• Task item: An exact retyping of all lines below is the answer; pictures do not belong in it.

• Data extract:
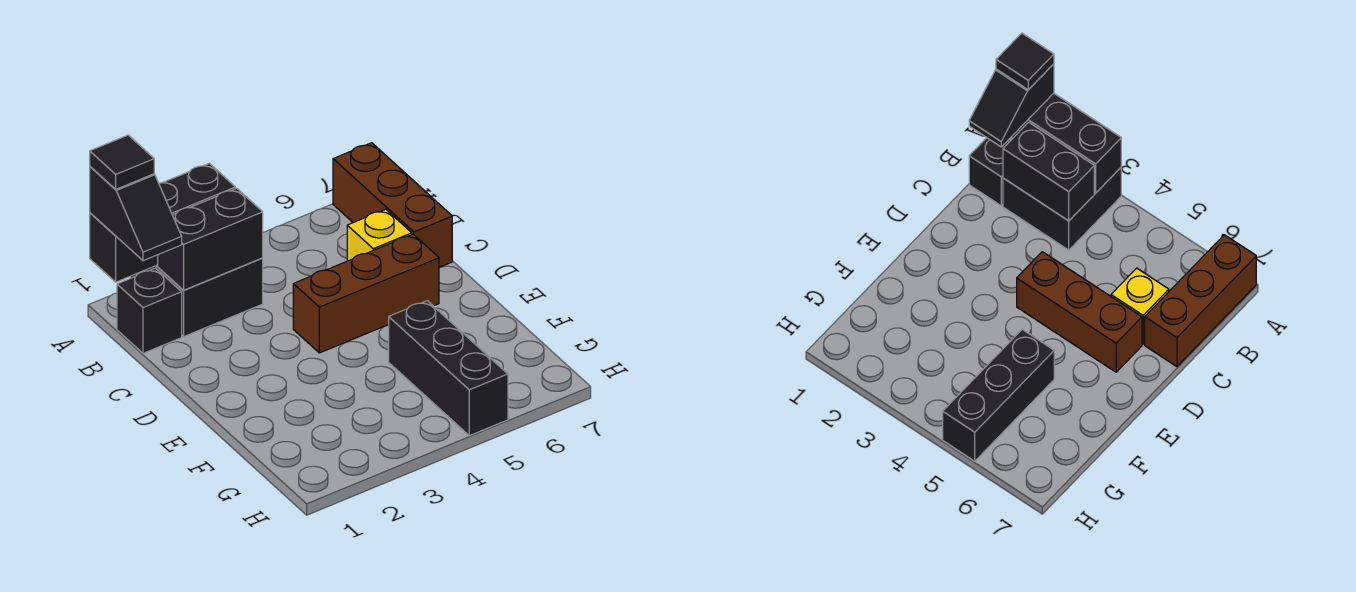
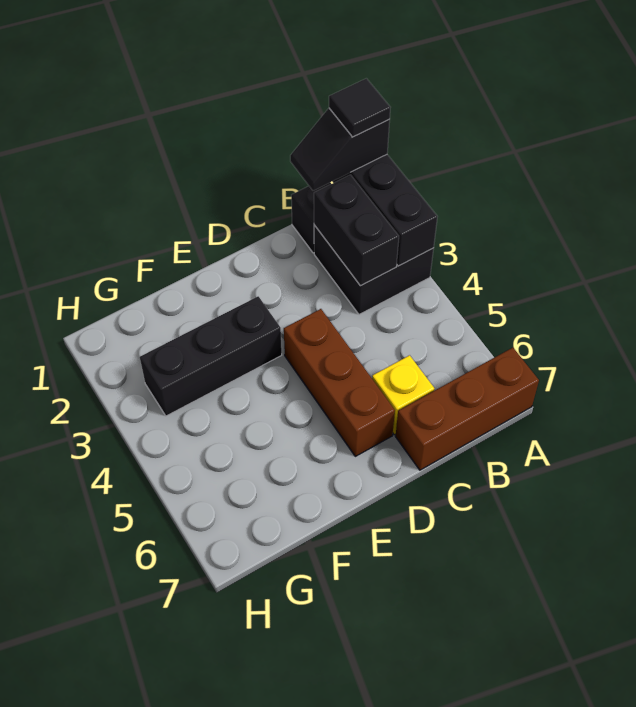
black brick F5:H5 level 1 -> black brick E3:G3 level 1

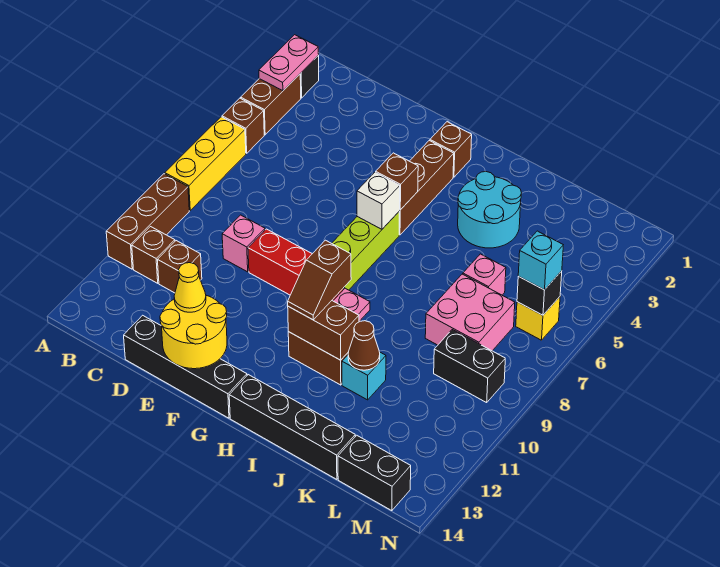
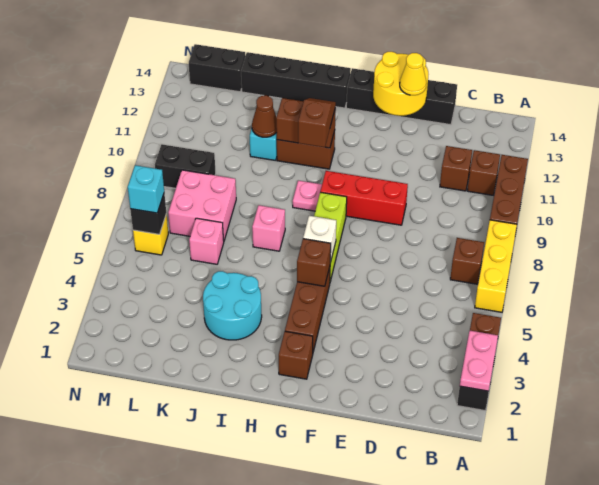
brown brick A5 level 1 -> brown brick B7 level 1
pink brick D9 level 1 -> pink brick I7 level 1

• Answer space:
black brick F5:H5 level 1 -> black brick E3:G3 level 1

brown brick A5 level 1 -> brown brick B7 level 1
pink brick D9 level 1 -> pink brick I7 level 1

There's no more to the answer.